The expected result is an exact copy of the lines from the one holding "U4 pin XTAL2: XI -> XO" to the last line of the material, with pictures removed and nothing added.
[Opening Data under study section]
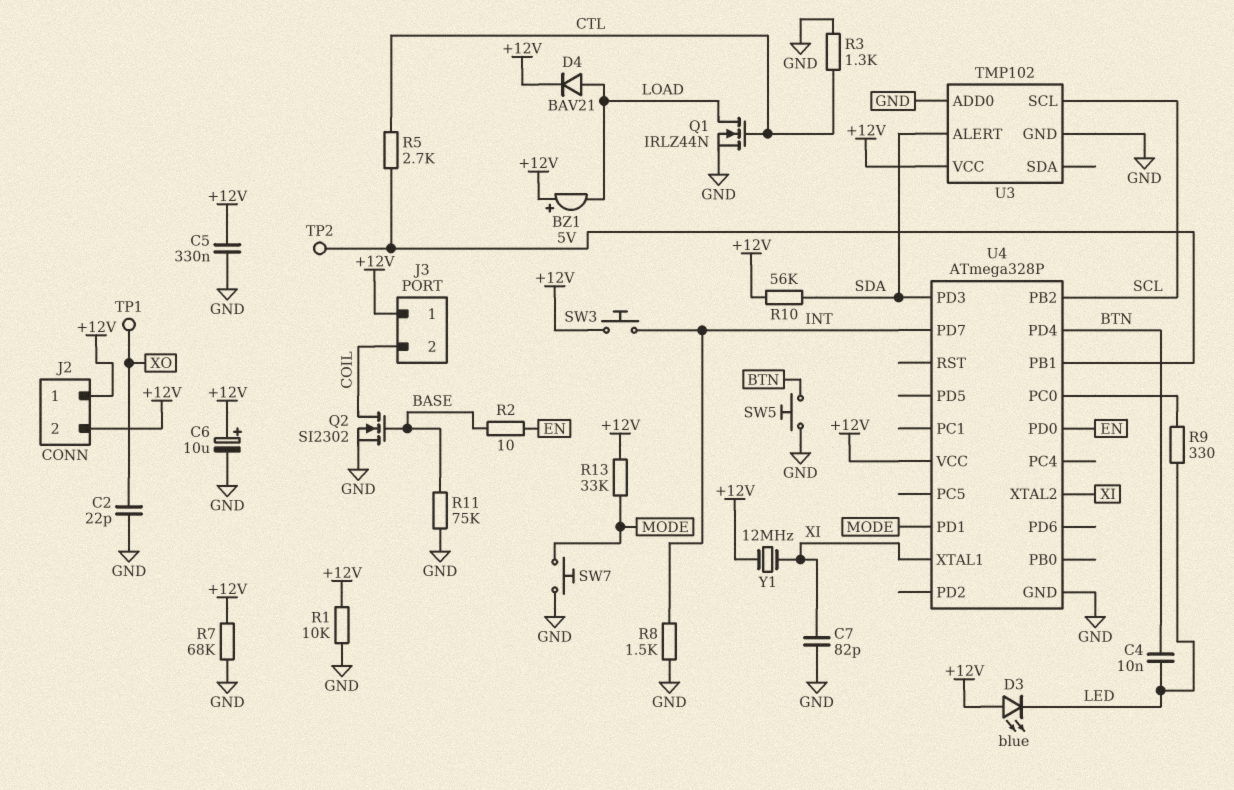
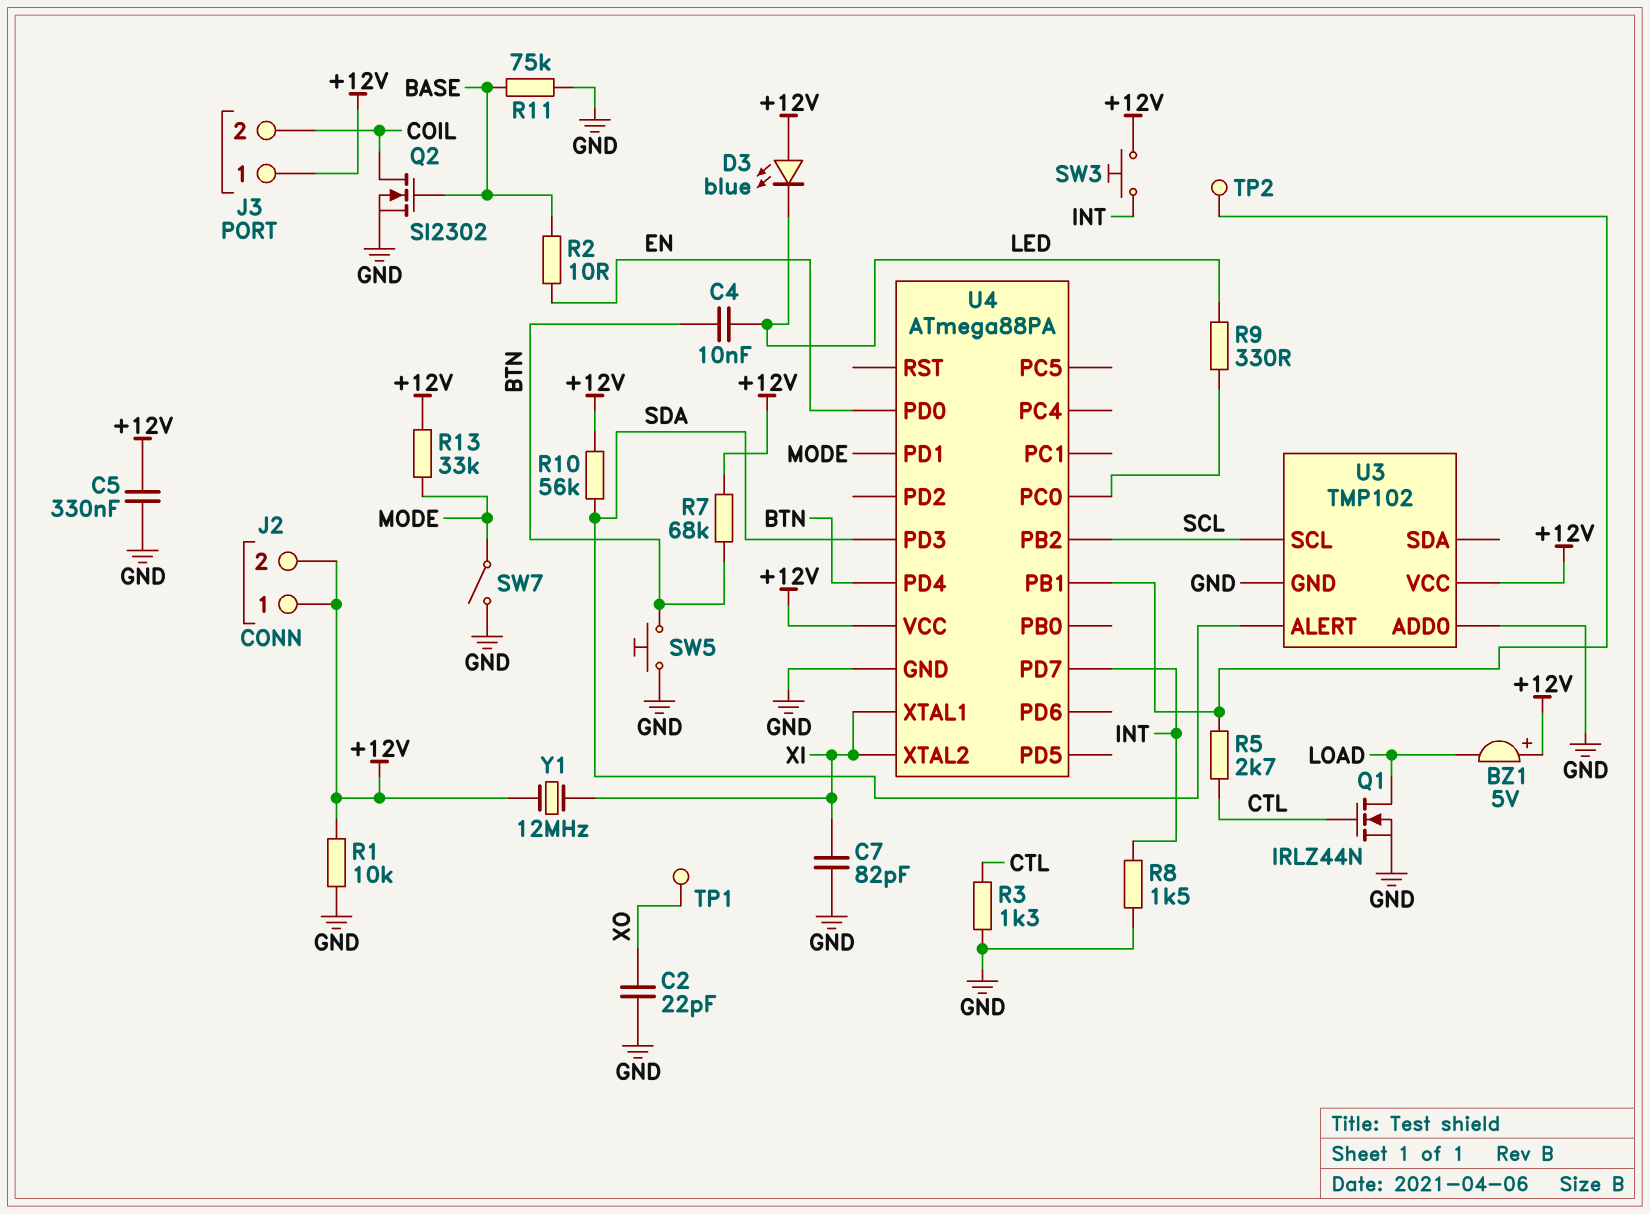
C6: 10uF (plus +12V, minus GND) -> none
D4: diode BAV21 (A LOAD, K +12V) -> none
R7: 68k (+12V, GND) -> 68k (+12V, BTN)
SW7: button (GND, MODE) -> switch (GND, MODE)
U4: ATmega328P -> ATmega88PA

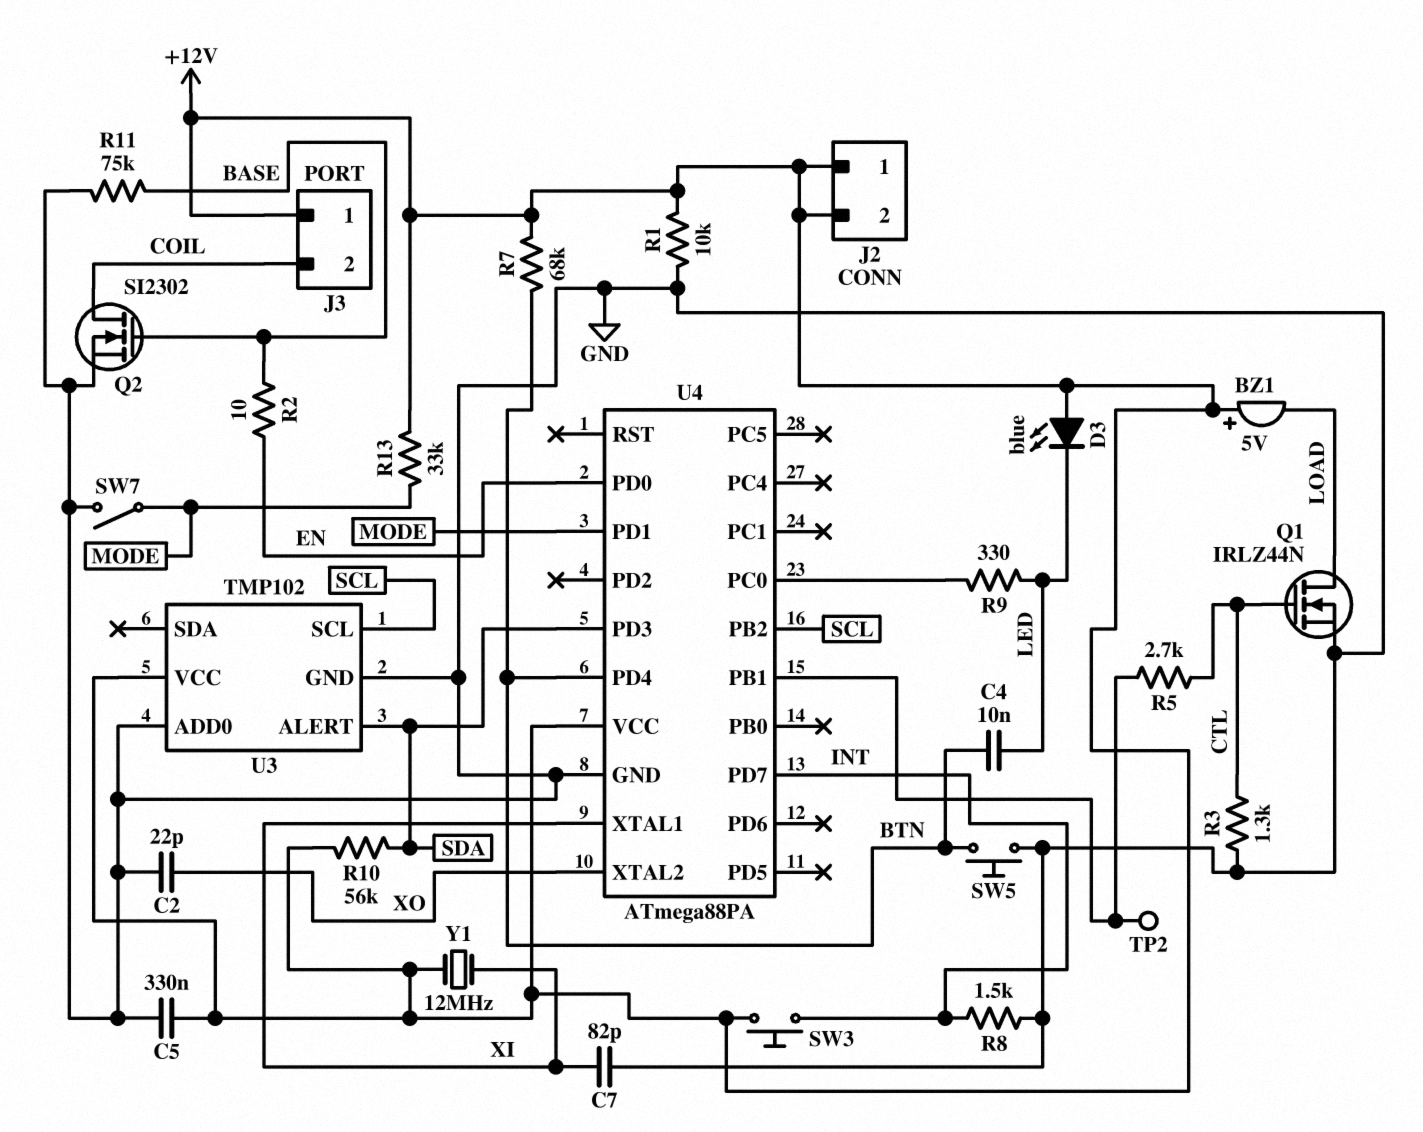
TP1: test point (XO) -> none
U4 pin XTAL2: XI -> XO

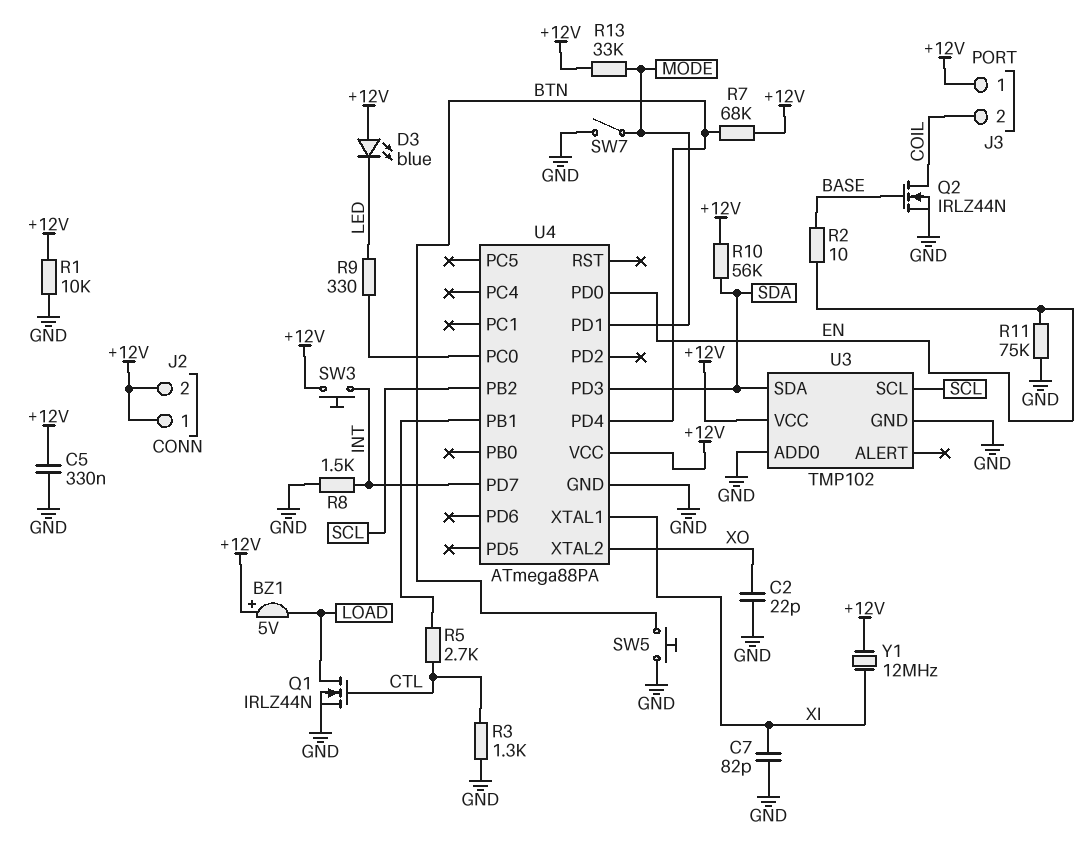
C4: 10nF (BTN, LED) -> none
Q2: NMOS SI2302 (G BASE, D COIL, S GND) -> NMOS IRLZ44N (G BASE, D COIL, S GND)
R11: 75k (BASE, GND) -> 75k (EN, GND)
TP2: test point (U4/PB1) -> none
U3 pin ALERT: SDA -> none
U3 pin SDA: none -> SDA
[Closing Data under study section]
> _Exercise solution_:
U4 pin XTAL2: XI -> XO

C4: 10nF (BTN, LED) -> none
Q2: NMOS SI2302 (G BASE, D COIL, S GND) -> NMOS IRLZ44N (G BASE, D COIL, S GND)
R11: 75k (BASE, GND) -> 75k (EN, GND)
TP2: test point (U4/PB1) -> none
U3 pin ALERT: SDA -> none
U3 pin SDA: none -> SDA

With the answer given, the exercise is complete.